PROVIDED MATERIAL
================================

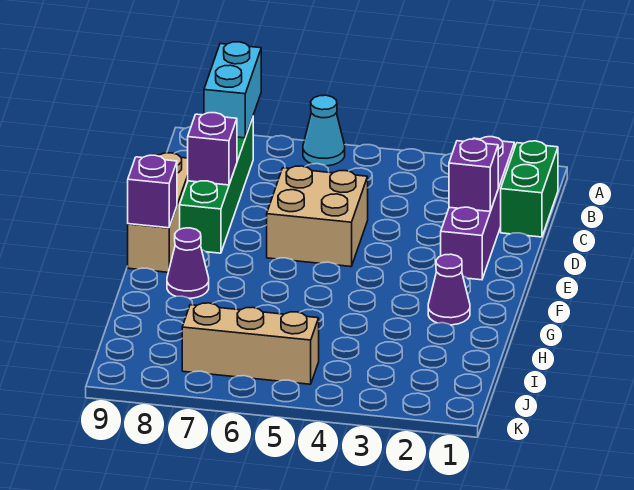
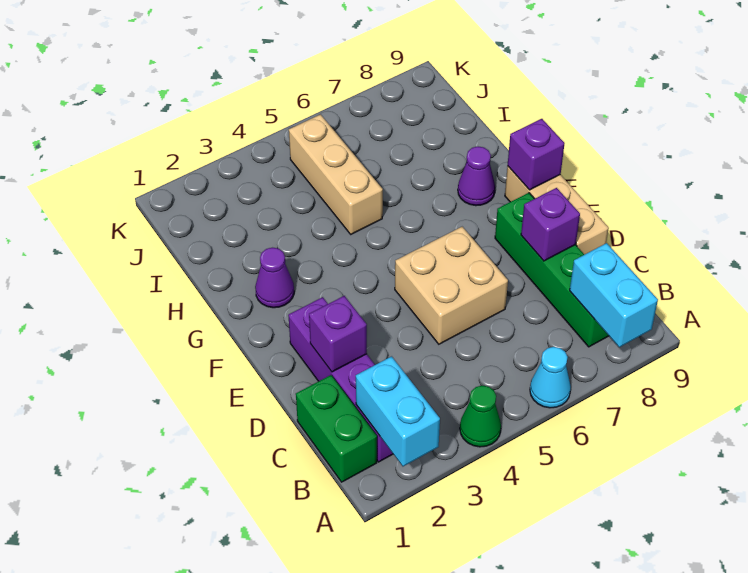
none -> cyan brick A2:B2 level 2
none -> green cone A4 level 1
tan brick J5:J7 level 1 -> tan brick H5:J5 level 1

================================

PROBLEM TO WORK ON
In transcribing the listing, keep each word as it is and drop the pictures.

OUTPUT
none -> cyan brick A2:B2 level 2
none -> green cone A4 level 1
tan brick J5:J7 level 1 -> tan brick H5:J5 level 1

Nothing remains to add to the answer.